EXERCISE AIM: What is needed is the run of lines from the one with "cyan semicircle: (215, 391)" through the close of the data, set down exactly.
Segment Start: RECORDS FOR THIS TASK
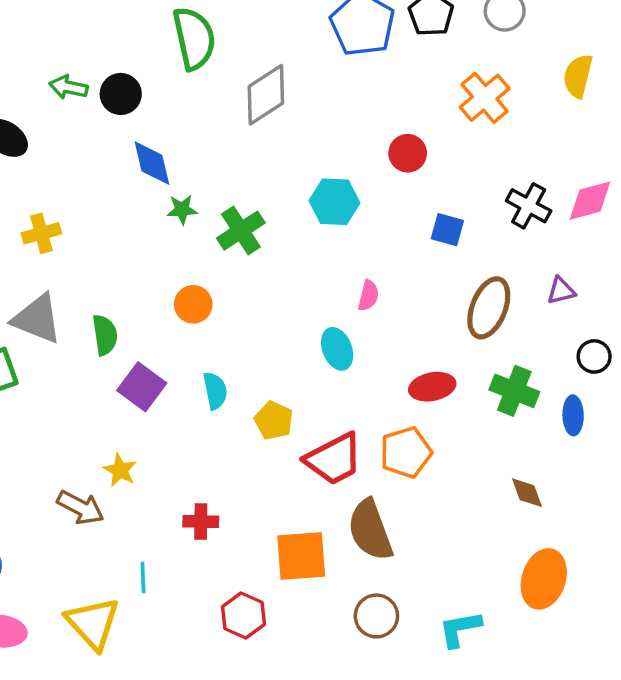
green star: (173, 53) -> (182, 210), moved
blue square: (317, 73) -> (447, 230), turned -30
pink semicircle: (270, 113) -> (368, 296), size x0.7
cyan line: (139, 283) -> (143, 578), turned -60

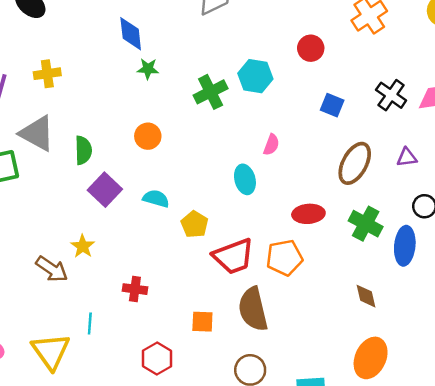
green cross: (241, 231) -> (211, 92), moved
cyan semicircle: (215, 391) -> (156, 199), turned -70
blue ellipse: (573, 415) -> (405, 246), size x1.4
orange square: (301, 556) -> (202, 322), size x0.6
Segment End: RECORDS FOR THIS TASK
SOLVED PROBLEM:
cyan semicircle: (215, 391) -> (156, 199), turned -70
blue ellipse: (573, 415) -> (405, 246), size x1.4
orange square: (301, 556) -> (202, 322), size x0.6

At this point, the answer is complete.